> WHAT YOU SHOULD DO: Go through the data and tally the lines that hold the string "latchkey". Reply with the total alone.

(Records from a dataset)
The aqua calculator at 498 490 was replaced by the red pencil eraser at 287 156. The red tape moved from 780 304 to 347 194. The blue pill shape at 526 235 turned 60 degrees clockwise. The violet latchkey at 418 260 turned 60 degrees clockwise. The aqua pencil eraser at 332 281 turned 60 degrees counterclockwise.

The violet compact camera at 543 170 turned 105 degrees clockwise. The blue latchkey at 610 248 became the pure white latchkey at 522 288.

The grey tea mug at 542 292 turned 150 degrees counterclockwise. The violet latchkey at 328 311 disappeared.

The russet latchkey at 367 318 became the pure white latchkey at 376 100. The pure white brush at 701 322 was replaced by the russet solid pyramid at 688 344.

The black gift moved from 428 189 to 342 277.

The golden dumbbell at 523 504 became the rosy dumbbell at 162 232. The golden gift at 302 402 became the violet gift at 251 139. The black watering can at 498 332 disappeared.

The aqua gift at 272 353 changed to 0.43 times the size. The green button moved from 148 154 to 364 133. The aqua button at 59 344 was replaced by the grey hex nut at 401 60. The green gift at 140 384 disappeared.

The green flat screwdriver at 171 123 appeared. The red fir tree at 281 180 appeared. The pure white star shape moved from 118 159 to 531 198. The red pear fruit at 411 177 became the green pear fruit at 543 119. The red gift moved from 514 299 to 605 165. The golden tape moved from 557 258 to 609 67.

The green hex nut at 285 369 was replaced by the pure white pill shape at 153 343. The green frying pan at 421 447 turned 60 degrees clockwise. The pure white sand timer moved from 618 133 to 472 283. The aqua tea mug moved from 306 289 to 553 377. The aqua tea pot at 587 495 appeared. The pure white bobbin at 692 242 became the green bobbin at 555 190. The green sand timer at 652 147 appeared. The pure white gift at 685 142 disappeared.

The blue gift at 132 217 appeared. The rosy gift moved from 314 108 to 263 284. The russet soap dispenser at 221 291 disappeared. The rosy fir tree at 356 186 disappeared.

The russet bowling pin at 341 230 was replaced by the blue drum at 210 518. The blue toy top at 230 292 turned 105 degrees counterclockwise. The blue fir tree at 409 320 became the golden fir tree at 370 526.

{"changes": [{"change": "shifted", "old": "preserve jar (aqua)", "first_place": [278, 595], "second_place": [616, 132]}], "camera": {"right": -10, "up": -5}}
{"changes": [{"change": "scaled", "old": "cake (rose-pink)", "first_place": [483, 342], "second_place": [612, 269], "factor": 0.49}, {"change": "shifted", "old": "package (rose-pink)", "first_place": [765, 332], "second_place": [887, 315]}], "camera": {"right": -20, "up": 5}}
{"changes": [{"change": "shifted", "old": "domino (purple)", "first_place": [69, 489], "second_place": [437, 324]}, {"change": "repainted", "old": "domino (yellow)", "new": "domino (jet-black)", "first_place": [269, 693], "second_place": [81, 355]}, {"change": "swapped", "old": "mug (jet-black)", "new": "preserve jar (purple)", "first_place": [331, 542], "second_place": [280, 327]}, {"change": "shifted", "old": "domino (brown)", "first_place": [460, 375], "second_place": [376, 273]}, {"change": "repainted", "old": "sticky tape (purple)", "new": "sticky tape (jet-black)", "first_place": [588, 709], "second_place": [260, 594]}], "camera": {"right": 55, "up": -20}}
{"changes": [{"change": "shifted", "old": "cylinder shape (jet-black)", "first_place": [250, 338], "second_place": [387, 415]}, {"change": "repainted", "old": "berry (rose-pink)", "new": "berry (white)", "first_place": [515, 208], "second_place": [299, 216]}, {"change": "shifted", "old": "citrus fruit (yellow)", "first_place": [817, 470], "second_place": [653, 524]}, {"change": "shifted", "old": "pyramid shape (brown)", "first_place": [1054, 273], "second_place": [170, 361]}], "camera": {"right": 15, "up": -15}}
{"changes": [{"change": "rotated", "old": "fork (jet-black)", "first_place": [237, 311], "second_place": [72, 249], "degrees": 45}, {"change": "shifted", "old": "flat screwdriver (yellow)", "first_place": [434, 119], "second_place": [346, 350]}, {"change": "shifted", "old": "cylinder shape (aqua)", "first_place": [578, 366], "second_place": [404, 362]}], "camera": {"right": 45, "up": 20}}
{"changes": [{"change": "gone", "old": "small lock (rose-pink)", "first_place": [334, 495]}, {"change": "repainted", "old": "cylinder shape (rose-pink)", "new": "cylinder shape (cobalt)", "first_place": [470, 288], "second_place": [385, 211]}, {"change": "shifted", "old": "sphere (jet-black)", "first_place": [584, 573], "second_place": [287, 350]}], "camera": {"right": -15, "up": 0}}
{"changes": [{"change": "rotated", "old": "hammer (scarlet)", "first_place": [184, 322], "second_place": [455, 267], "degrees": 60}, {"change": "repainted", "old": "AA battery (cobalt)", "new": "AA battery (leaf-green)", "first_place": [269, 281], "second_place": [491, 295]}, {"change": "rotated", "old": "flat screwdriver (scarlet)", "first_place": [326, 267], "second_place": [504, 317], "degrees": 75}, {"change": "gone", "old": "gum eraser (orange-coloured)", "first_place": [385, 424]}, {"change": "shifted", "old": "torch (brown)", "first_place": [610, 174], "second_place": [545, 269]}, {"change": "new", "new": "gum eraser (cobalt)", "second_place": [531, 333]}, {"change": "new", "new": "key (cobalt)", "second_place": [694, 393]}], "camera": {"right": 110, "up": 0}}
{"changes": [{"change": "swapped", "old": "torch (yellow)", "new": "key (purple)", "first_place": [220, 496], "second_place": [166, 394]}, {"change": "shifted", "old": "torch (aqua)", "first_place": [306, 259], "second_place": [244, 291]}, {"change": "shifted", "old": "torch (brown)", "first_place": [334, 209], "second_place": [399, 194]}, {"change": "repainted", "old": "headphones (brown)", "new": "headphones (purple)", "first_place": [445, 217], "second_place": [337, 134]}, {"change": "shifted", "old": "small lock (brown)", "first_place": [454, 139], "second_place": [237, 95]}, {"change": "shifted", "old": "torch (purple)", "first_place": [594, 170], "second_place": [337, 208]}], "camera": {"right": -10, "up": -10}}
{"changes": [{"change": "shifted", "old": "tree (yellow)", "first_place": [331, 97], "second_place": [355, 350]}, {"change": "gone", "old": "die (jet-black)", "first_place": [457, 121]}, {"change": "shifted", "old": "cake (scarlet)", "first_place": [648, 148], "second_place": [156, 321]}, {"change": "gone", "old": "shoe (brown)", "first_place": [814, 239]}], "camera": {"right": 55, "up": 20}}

> OUTPUT OF THE TASK: 4